## INSTRUCTIONS TO FOLLOW
Given the material below, output exactly the lines from the line with "(284, 237) = (372, 106): none -> black cup" to the line with "(773, 257) = (499, 359): black spoon -> none", both ends included, and no other lines.

## GIVEN RECORDS
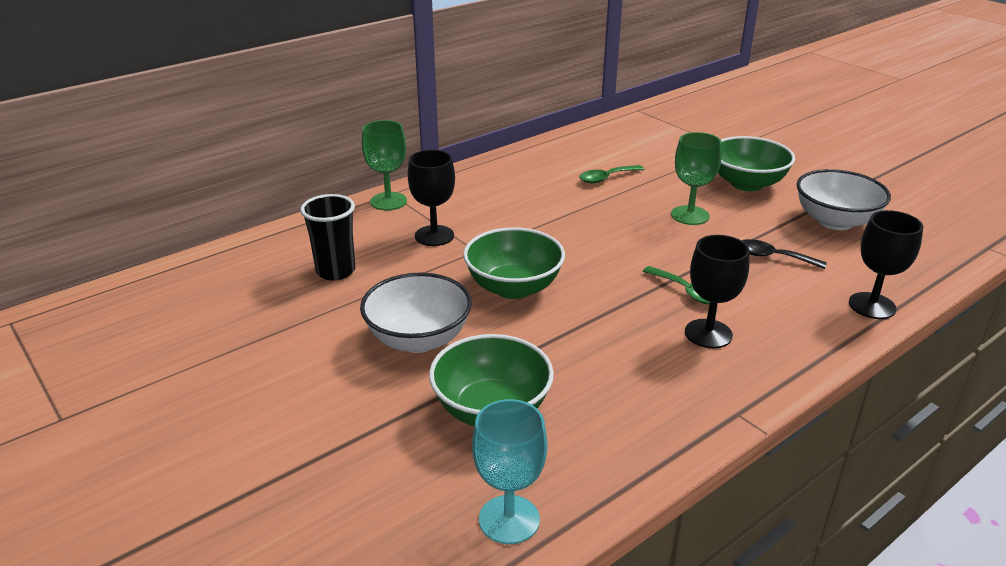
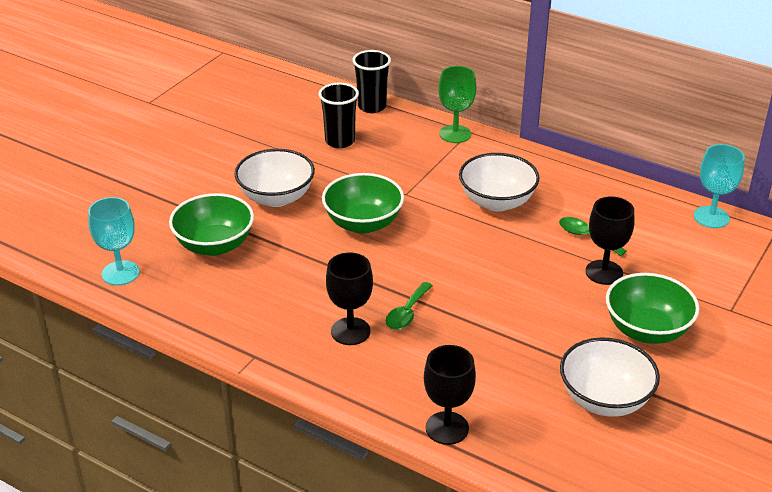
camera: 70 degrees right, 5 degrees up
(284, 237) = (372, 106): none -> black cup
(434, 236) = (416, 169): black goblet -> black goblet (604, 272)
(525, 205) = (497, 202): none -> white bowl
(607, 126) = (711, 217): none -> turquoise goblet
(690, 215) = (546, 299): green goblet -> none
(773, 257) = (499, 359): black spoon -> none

--

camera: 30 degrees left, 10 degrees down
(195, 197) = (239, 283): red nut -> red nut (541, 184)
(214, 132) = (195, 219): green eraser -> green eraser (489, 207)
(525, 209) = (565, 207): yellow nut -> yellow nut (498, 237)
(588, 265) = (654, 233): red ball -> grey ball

...

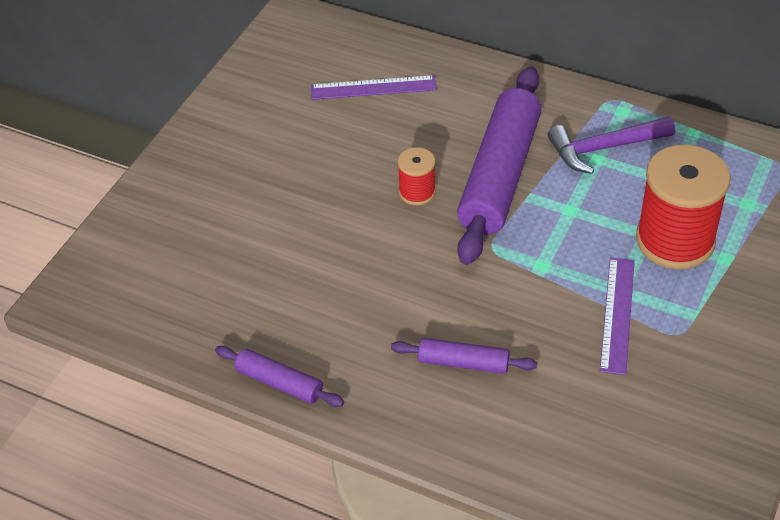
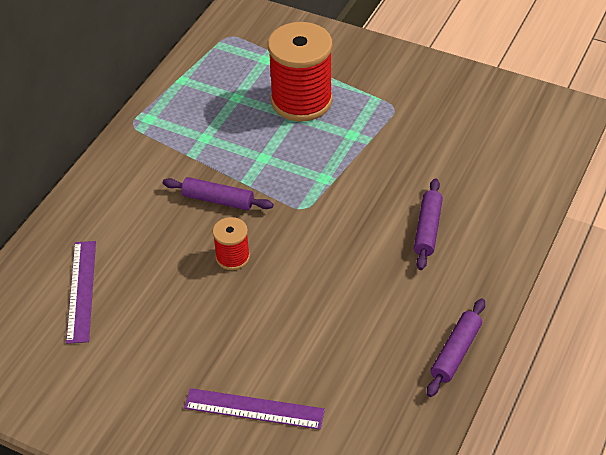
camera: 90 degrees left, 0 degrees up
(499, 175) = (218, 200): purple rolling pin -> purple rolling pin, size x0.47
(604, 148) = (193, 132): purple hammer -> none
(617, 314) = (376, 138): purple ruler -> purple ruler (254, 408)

## TASK ANSWER
(284, 237) = (372, 106): none -> black cup
(434, 236) = (416, 169): black goblet -> black goblet (604, 272)
(525, 205) = (497, 202): none -> white bowl
(607, 126) = (711, 217): none -> turquoise goblet
(690, 215) = (546, 299): green goblet -> none
(773, 257) = (499, 359): black spoon -> none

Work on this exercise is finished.